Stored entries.

-=-=-=-=-

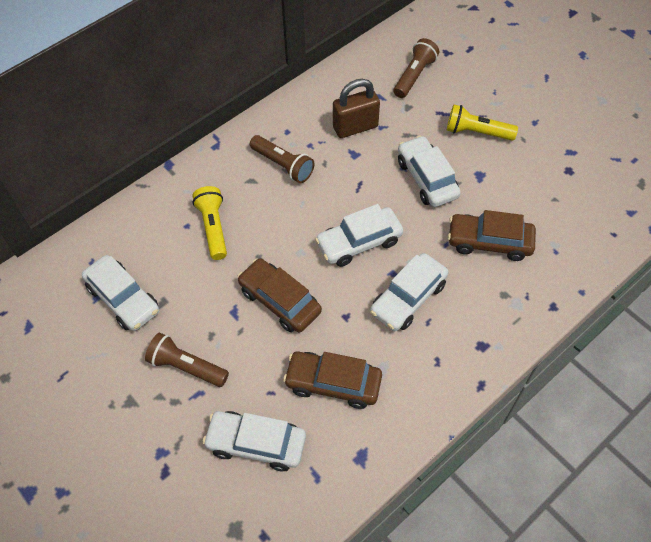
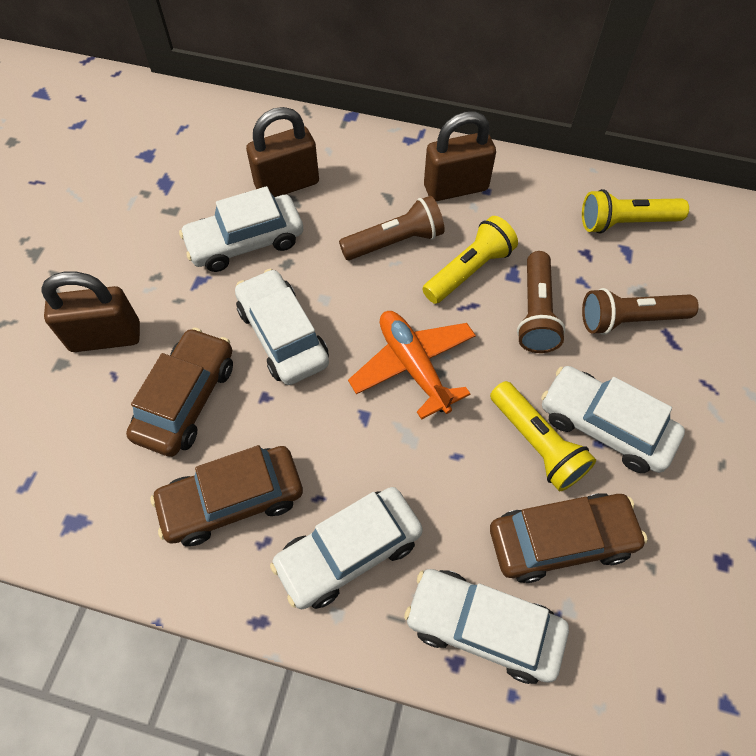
brown padlock: 1 -> 3
orange plane: 0 -> 1
yellow flashlight: 2 -> 3

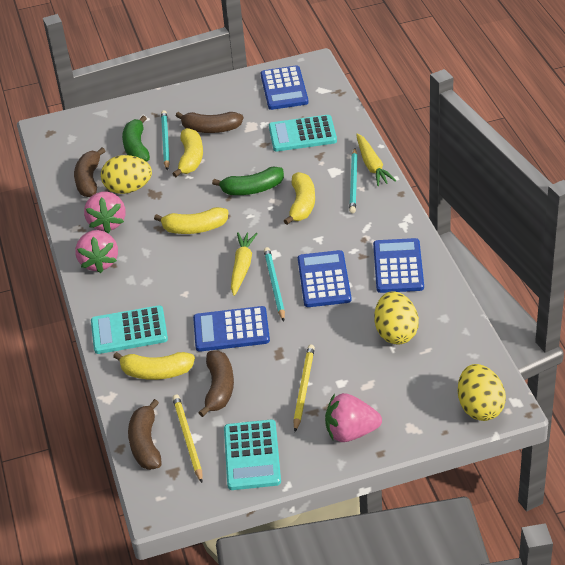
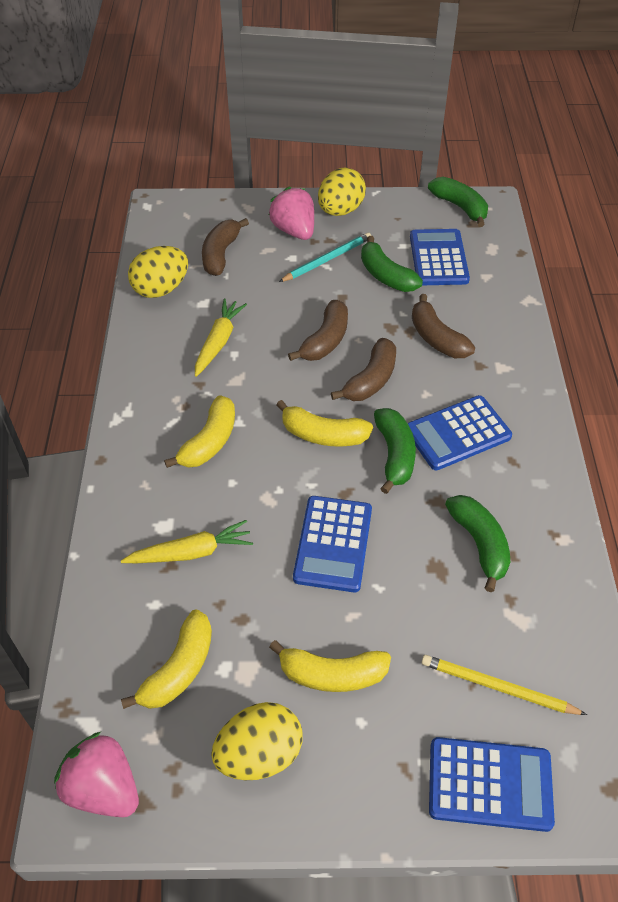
green banana: 2 -> 4
pink strawberry: 3 -> 2
turquoise calculator: 3 -> 0
turquoise pencil: 3 -> 1
yellow pencil: 2 -> 1

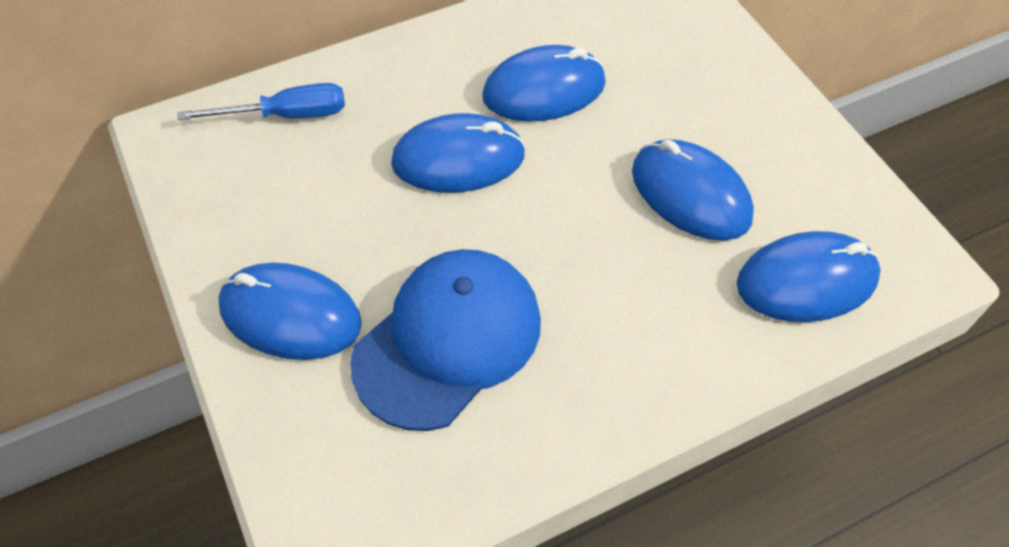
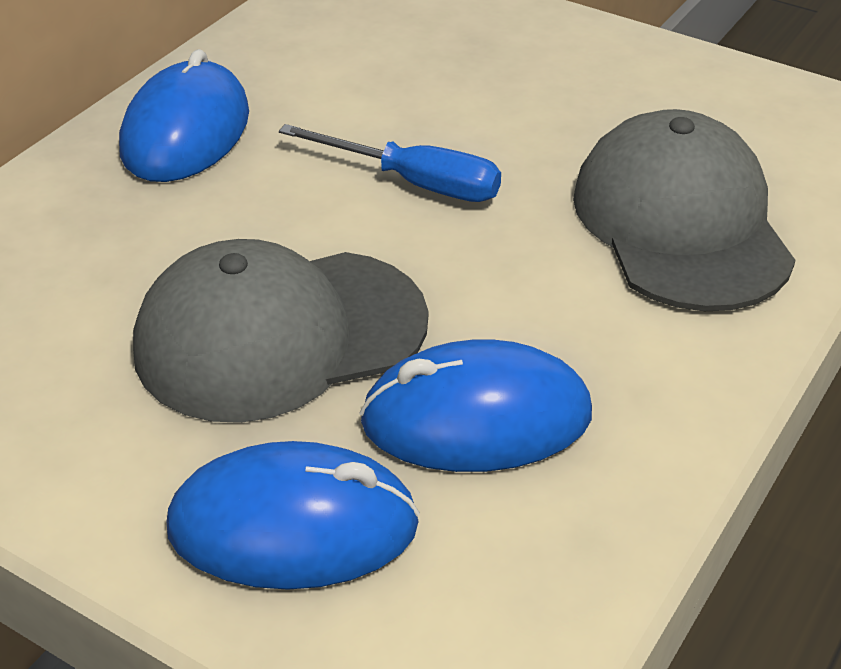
blue cap: 1 -> 0
blue mouse: 5 -> 3
grey cap: 0 -> 2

-=-=-=-=-

Task.
Some lines of the records may hold the word "turquoise". How many do? Answer with a number and nothing else.

Written answer.
2